- [WHAT TO WORK ON]
Quote all of the data that follows exactly as written, skipping the images.

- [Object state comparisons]

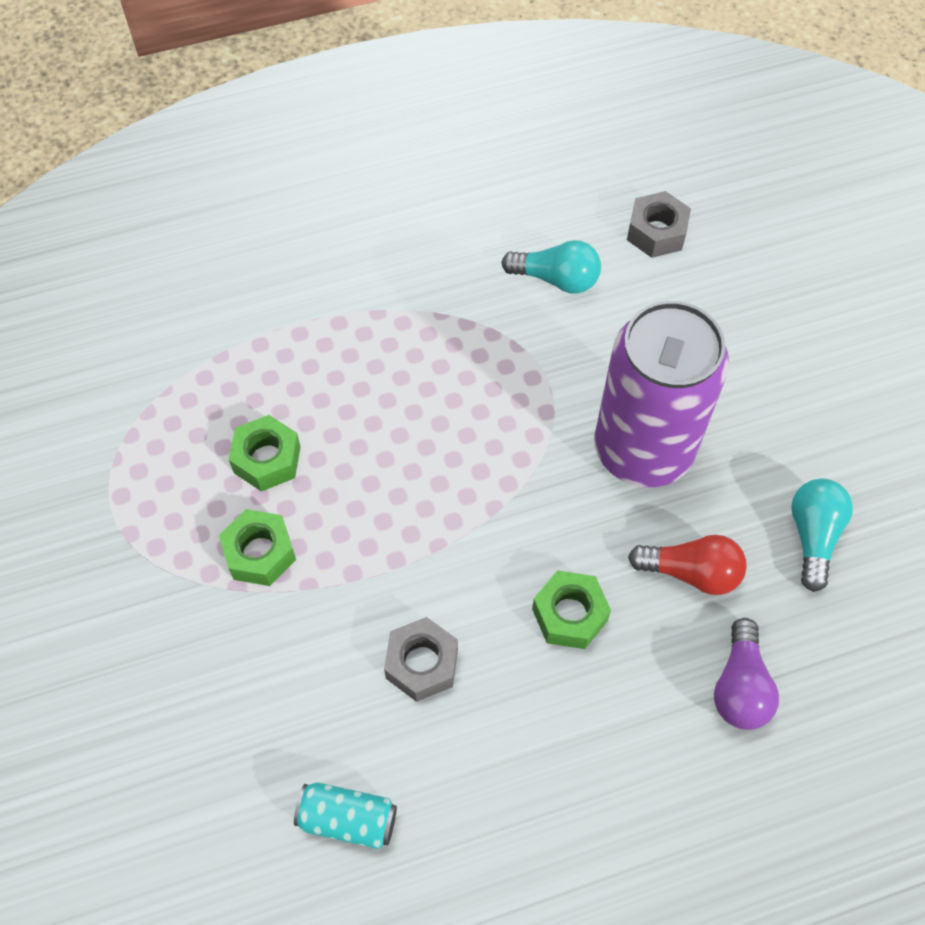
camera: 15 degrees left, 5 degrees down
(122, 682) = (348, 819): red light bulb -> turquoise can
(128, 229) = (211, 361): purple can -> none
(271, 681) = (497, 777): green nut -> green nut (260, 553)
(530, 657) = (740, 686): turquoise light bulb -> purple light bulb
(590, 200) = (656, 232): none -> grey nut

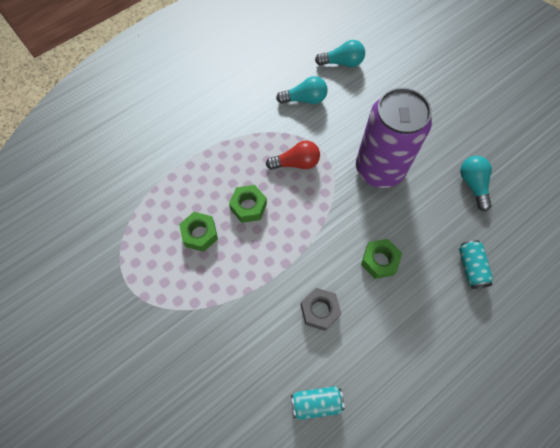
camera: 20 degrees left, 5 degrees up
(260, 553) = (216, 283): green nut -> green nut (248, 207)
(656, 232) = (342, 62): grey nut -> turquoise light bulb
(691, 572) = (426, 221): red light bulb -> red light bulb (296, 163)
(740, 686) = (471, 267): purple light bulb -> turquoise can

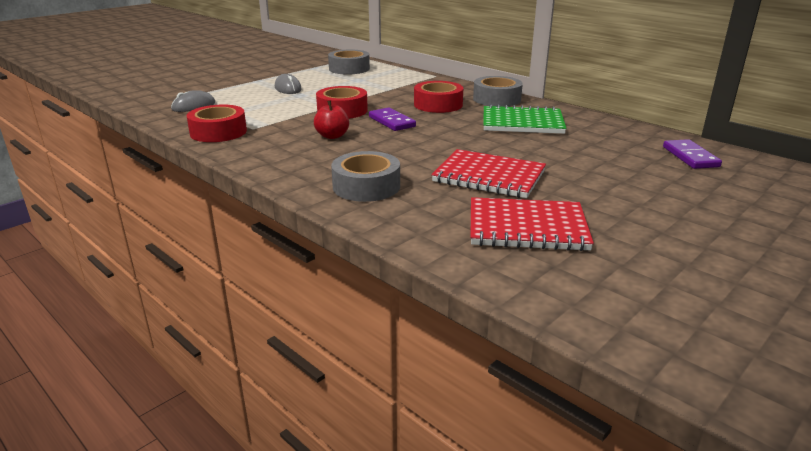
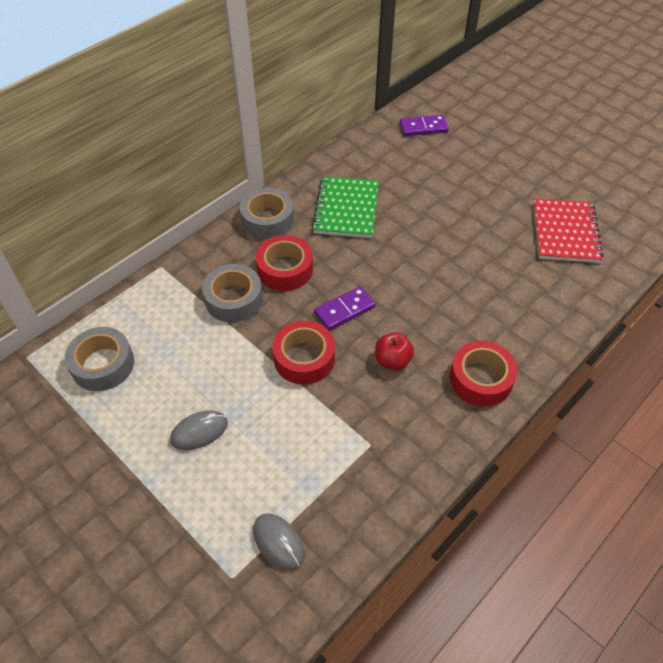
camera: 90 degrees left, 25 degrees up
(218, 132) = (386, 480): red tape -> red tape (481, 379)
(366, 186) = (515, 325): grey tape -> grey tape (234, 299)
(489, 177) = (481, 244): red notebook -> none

- [FINAL ANSWER]
camera: 15 degrees left, 5 degrees down
(122, 682) = (348, 819): red light bulb -> turquoise can
(128, 229) = (211, 361): purple can -> none
(271, 681) = (497, 777): green nut -> green nut (260, 553)
(530, 657) = (740, 686): turquoise light bulb -> purple light bulb
(590, 200) = (656, 232): none -> grey nut

camera: 20 degrees left, 5 degrees up
(260, 553) = (216, 283): green nut -> green nut (248, 207)
(656, 232) = (342, 62): grey nut -> turquoise light bulb
(691, 572) = (426, 221): red light bulb -> red light bulb (296, 163)
(740, 686) = (471, 267): purple light bulb -> turquoise can

camera: 90 degrees left, 25 degrees up
(218, 132) = (386, 480): red tape -> red tape (481, 379)
(366, 186) = (515, 325): grey tape -> grey tape (234, 299)
(489, 177) = (481, 244): red notebook -> none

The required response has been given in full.